Whatever pictures the entries hold, omit them, and output exactly the lines from the one containing "brown clock: 8 -> 4" through the final line.

===== LISTED ENTRIES

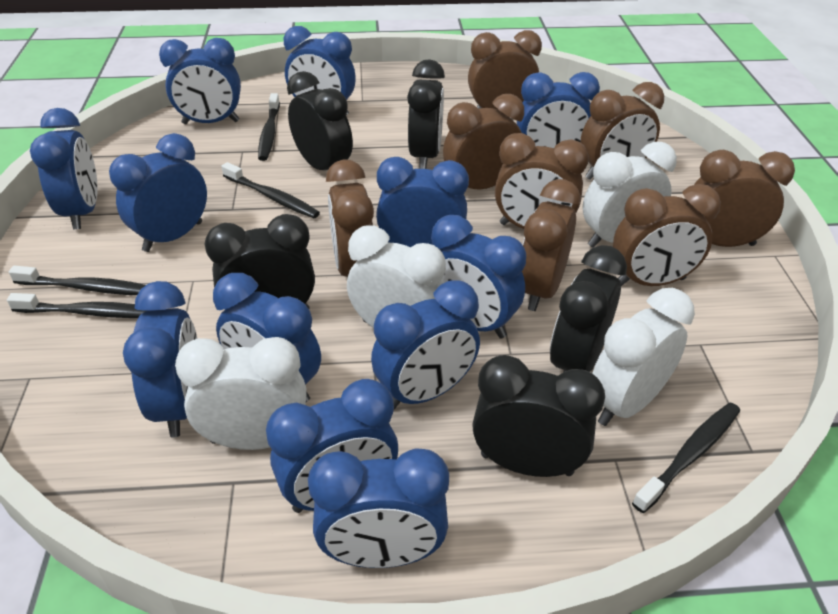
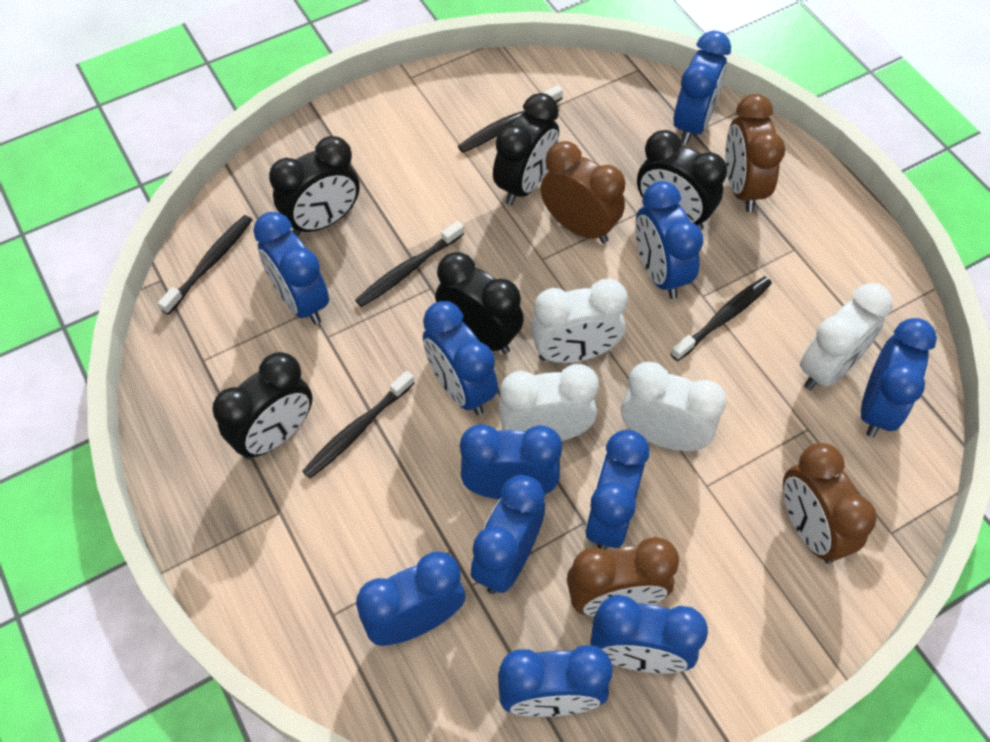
blue clock: 12 -> 11
brown clock: 8 -> 4

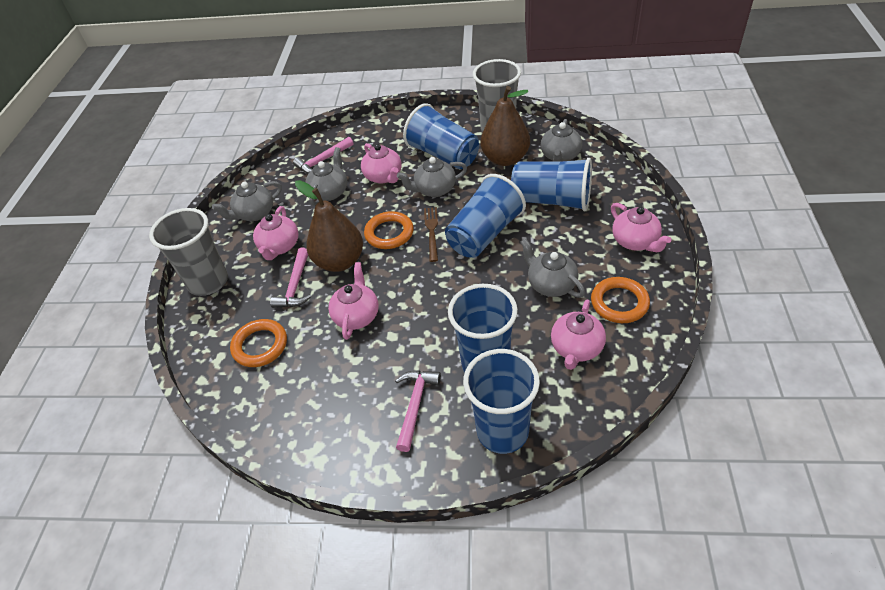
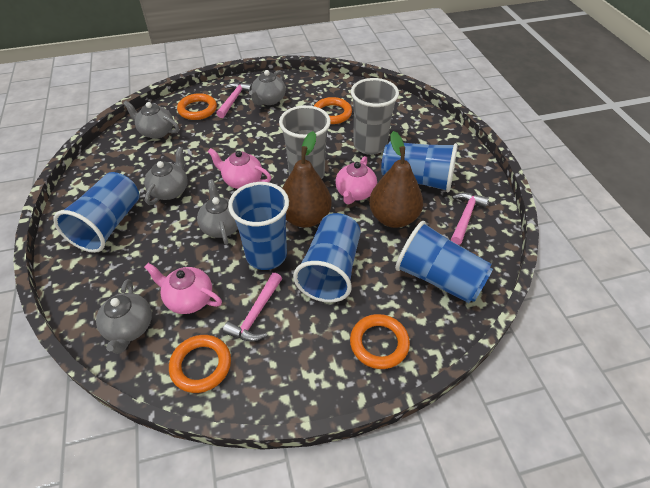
brown fork: 1 -> 0
orange ring: 3 -> 4
pink teapot: 5 -> 3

==========

• **FINAL ANSWER**:
brown clock: 8 -> 4

brown fork: 1 -> 0
orange ring: 3 -> 4
pink teapot: 5 -> 3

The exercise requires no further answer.